- _TASK BRIEF_
From the entries below, please output exactly the lines starting at the one containing "JOY pin VRY: A1 -> 4" and ending at the one containing "DIGITS pin DIO: GP18 -> GP27", both included.

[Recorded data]

□ □ □ □ □

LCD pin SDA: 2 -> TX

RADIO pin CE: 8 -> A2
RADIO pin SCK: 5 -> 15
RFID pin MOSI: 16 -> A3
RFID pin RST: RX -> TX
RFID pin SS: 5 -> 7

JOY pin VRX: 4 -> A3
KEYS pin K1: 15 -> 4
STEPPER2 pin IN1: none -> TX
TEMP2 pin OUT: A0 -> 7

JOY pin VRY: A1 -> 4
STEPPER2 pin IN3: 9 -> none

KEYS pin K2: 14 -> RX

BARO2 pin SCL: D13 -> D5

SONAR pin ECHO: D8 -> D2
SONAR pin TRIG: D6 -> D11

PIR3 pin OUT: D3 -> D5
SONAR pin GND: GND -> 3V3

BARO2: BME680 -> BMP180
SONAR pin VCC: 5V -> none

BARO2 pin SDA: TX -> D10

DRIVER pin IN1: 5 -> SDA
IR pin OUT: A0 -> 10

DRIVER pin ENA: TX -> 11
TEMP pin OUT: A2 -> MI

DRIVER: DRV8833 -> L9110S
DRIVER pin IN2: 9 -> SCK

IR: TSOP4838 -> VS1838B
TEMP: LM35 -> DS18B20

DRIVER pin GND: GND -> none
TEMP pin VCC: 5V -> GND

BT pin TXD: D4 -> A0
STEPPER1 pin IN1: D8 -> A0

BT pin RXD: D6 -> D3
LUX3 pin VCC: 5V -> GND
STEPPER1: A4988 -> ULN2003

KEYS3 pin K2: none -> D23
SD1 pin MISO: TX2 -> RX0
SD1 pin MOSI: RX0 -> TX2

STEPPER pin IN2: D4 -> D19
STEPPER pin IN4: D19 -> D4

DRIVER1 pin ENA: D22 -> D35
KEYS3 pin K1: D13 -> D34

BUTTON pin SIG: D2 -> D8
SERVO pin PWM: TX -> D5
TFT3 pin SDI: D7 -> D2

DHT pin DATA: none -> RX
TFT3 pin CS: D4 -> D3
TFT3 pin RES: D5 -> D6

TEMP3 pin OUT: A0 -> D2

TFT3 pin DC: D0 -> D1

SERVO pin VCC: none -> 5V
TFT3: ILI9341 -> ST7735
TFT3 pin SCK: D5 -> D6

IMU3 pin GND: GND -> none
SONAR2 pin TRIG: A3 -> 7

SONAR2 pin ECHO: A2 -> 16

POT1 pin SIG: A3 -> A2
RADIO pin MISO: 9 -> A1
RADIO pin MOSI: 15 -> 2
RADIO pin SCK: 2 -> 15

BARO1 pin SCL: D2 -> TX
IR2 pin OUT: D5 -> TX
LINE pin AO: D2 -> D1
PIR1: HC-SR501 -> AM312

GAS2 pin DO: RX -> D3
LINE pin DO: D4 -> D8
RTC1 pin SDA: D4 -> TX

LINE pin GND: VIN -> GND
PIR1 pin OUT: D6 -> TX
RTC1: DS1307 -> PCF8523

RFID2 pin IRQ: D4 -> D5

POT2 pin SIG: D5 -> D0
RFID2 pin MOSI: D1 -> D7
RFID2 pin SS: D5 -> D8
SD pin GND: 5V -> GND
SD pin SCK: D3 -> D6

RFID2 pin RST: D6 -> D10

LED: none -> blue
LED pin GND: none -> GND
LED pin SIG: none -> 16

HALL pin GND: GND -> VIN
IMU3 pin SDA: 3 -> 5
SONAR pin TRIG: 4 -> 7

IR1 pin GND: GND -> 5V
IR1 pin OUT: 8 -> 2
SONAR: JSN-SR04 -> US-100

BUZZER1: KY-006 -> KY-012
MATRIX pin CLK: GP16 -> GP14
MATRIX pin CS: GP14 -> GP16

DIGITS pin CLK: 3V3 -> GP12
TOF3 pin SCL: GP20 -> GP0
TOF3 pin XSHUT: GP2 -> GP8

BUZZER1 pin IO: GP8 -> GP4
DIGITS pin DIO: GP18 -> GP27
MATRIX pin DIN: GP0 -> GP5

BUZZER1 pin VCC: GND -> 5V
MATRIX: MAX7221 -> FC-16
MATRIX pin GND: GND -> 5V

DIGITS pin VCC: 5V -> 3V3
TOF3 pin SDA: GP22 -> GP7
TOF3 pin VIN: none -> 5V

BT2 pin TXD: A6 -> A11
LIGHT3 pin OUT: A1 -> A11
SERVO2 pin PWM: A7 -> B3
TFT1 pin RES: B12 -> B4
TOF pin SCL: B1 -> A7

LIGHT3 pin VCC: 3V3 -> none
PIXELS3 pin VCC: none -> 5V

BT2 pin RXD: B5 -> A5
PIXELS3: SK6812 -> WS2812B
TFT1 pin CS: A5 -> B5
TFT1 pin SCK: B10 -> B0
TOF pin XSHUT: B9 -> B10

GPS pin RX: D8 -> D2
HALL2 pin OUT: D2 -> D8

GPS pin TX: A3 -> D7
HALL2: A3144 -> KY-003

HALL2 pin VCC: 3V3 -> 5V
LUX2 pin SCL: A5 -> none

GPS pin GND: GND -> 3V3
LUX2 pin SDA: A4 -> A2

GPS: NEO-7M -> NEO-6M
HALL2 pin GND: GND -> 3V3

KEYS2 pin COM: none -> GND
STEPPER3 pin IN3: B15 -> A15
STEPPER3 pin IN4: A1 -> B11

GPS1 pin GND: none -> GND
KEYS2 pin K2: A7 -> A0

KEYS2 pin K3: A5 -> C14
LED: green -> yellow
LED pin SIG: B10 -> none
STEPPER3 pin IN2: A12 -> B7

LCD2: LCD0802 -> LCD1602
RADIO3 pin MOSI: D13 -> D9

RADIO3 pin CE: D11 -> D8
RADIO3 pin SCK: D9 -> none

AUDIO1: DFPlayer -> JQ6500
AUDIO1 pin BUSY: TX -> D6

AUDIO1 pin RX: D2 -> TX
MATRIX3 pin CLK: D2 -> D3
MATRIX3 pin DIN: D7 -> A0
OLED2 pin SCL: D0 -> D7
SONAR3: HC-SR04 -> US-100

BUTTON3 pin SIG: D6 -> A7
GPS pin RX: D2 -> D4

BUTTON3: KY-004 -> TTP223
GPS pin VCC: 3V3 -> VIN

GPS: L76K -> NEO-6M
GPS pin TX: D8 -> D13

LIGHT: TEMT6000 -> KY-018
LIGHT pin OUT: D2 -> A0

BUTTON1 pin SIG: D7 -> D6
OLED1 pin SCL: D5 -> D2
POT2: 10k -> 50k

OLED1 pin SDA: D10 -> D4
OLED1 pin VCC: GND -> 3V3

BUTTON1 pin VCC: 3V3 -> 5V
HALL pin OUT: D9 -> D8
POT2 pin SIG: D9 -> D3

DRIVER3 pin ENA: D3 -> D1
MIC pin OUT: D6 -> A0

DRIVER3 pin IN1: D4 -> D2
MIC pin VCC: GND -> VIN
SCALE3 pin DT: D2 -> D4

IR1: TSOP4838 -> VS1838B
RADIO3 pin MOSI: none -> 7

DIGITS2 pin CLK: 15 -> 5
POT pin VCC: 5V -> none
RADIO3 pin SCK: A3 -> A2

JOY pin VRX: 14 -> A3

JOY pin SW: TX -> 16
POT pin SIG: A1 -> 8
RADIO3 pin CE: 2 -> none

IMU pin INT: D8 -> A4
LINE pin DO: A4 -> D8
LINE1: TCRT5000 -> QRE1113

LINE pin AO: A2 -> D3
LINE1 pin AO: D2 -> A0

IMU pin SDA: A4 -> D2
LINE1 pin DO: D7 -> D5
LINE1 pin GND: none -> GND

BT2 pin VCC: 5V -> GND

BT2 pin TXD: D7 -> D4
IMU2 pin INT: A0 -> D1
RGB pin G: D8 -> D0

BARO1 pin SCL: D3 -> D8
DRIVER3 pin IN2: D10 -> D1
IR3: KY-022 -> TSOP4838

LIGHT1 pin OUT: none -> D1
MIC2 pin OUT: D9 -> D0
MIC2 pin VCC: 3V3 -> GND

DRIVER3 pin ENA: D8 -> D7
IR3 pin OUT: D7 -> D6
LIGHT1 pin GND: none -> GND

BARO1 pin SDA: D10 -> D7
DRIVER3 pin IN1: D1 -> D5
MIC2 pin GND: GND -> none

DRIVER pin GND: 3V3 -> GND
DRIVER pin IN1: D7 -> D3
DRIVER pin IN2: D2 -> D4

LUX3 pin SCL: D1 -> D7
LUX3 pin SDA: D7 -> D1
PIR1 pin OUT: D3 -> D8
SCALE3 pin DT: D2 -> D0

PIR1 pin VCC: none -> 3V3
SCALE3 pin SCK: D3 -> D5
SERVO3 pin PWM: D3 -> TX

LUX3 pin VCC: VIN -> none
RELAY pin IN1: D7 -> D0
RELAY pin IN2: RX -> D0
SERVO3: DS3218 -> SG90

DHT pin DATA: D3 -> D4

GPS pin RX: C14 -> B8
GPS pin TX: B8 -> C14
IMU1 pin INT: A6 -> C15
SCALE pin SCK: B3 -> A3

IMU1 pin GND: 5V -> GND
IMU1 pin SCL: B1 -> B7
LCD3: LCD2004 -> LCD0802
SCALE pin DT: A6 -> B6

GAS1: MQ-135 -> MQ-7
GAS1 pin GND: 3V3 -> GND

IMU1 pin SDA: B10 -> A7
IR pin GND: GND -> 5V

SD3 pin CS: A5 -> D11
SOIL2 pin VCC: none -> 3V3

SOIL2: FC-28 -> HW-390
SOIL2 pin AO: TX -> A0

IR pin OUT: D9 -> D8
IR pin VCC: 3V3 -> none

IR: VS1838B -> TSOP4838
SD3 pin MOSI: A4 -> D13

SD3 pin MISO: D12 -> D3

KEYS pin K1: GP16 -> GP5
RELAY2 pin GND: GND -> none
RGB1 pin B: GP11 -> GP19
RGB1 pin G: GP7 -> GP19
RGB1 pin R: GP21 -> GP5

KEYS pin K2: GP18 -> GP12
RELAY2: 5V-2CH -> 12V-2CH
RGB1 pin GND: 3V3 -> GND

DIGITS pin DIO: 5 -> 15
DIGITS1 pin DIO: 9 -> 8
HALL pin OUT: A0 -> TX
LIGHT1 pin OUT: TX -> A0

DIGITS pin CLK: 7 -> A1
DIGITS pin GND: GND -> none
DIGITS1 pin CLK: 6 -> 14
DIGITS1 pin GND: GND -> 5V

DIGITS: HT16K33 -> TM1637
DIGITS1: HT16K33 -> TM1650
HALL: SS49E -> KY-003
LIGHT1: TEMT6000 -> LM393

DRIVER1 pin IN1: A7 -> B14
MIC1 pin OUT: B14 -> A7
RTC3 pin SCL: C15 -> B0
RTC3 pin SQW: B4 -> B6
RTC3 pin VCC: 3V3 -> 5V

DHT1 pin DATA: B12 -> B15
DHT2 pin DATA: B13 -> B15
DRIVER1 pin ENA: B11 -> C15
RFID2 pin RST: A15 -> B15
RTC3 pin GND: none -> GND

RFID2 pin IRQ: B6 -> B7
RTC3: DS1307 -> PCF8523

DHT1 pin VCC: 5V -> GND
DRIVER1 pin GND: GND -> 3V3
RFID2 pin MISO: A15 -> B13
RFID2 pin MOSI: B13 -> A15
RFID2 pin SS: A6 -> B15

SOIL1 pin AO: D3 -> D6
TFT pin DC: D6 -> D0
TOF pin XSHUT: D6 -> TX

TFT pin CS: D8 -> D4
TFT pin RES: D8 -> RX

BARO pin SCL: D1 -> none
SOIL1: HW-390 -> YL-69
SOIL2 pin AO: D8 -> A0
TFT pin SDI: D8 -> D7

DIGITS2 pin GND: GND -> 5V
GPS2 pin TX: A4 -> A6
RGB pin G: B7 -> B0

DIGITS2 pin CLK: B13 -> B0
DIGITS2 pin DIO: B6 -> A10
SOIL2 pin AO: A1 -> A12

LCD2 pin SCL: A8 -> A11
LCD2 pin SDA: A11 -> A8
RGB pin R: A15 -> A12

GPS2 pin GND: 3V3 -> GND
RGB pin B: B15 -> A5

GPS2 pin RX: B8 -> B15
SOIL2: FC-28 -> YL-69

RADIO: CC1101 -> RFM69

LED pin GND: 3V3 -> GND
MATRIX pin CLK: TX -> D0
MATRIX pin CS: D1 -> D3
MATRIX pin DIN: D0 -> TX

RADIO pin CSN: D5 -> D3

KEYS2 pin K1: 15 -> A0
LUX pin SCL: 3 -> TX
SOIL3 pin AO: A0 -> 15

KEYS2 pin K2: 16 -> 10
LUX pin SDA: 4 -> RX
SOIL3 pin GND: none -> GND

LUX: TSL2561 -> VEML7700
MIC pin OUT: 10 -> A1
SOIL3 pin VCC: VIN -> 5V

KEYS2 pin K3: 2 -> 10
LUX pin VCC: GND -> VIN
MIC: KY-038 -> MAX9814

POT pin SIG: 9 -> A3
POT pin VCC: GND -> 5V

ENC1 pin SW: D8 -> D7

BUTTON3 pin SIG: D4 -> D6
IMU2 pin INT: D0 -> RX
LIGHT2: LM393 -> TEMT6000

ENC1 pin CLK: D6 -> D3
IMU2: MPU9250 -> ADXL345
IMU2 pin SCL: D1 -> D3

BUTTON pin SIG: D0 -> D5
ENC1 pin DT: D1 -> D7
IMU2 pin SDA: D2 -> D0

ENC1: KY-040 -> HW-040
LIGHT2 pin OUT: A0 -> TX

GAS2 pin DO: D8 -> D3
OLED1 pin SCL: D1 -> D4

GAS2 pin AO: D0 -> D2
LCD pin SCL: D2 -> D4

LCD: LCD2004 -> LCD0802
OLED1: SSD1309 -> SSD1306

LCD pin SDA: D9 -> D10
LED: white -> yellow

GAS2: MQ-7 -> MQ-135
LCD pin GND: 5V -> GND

□ □ □ □ □

- _ANSWER SPACE_
JOY pin VRY: A1 -> 4
STEPPER2 pin IN3: 9 -> none

KEYS pin K2: 14 -> RX

BARO2 pin SCL: D13 -> D5

SONAR pin ECHO: D8 -> D2
SONAR pin TRIG: D6 -> D11

PIR3 pin OUT: D3 -> D5
SONAR pin GND: GND -> 3V3

BARO2: BME680 -> BMP180
SONAR pin VCC: 5V -> none

BARO2 pin SDA: TX -> D10

DRIVER pin IN1: 5 -> SDA
IR pin OUT: A0 -> 10

DRIVER pin ENA: TX -> 11
TEMP pin OUT: A2 -> MI

DRIVER: DRV8833 -> L9110S
DRIVER pin IN2: 9 -> SCK

IR: TSOP4838 -> VS1838B
TEMP: LM35 -> DS18B20

DRIVER pin GND: GND -> none
TEMP pin VCC: 5V -> GND

BT pin TXD: D4 -> A0
STEPPER1 pin IN1: D8 -> A0

BT pin RXD: D6 -> D3
LUX3 pin VCC: 5V -> GND
STEPPER1: A4988 -> ULN2003

KEYS3 pin K2: none -> D23
SD1 pin MISO: TX2 -> RX0
SD1 pin MOSI: RX0 -> TX2

STEPPER pin IN2: D4 -> D19
STEPPER pin IN4: D19 -> D4

DRIVER1 pin ENA: D22 -> D35
KEYS3 pin K1: D13 -> D34

BUTTON pin SIG: D2 -> D8
SERVO pin PWM: TX -> D5
TFT3 pin SDI: D7 -> D2

DHT pin DATA: none -> RX
TFT3 pin CS: D4 -> D3
TFT3 pin RES: D5 -> D6

TEMP3 pin OUT: A0 -> D2

TFT3 pin DC: D0 -> D1

SERVO pin VCC: none -> 5V
TFT3: ILI9341 -> ST7735
TFT3 pin SCK: D5 -> D6

IMU3 pin GND: GND -> none
SONAR2 pin TRIG: A3 -> 7

SONAR2 pin ECHO: A2 -> 16

POT1 pin SIG: A3 -> A2
RADIO pin MISO: 9 -> A1
RADIO pin MOSI: 15 -> 2
RADIO pin SCK: 2 -> 15

BARO1 pin SCL: D2 -> TX
IR2 pin OUT: D5 -> TX
LINE pin AO: D2 -> D1
PIR1: HC-SR501 -> AM312

GAS2 pin DO: RX -> D3
LINE pin DO: D4 -> D8
RTC1 pin SDA: D4 -> TX

LINE pin GND: VIN -> GND
PIR1 pin OUT: D6 -> TX
RTC1: DS1307 -> PCF8523

RFID2 pin IRQ: D4 -> D5

POT2 pin SIG: D5 -> D0
RFID2 pin MOSI: D1 -> D7
RFID2 pin SS: D5 -> D8
SD pin GND: 5V -> GND
SD pin SCK: D3 -> D6

RFID2 pin RST: D6 -> D10

LED: none -> blue
LED pin GND: none -> GND
LED pin SIG: none -> 16

HALL pin GND: GND -> VIN
IMU3 pin SDA: 3 -> 5
SONAR pin TRIG: 4 -> 7

IR1 pin GND: GND -> 5V
IR1 pin OUT: 8 -> 2
SONAR: JSN-SR04 -> US-100

BUZZER1: KY-006 -> KY-012
MATRIX pin CLK: GP16 -> GP14
MATRIX pin CS: GP14 -> GP16

DIGITS pin CLK: 3V3 -> GP12
TOF3 pin SCL: GP20 -> GP0
TOF3 pin XSHUT: GP2 -> GP8

BUZZER1 pin IO: GP8 -> GP4
DIGITS pin DIO: GP18 -> GP27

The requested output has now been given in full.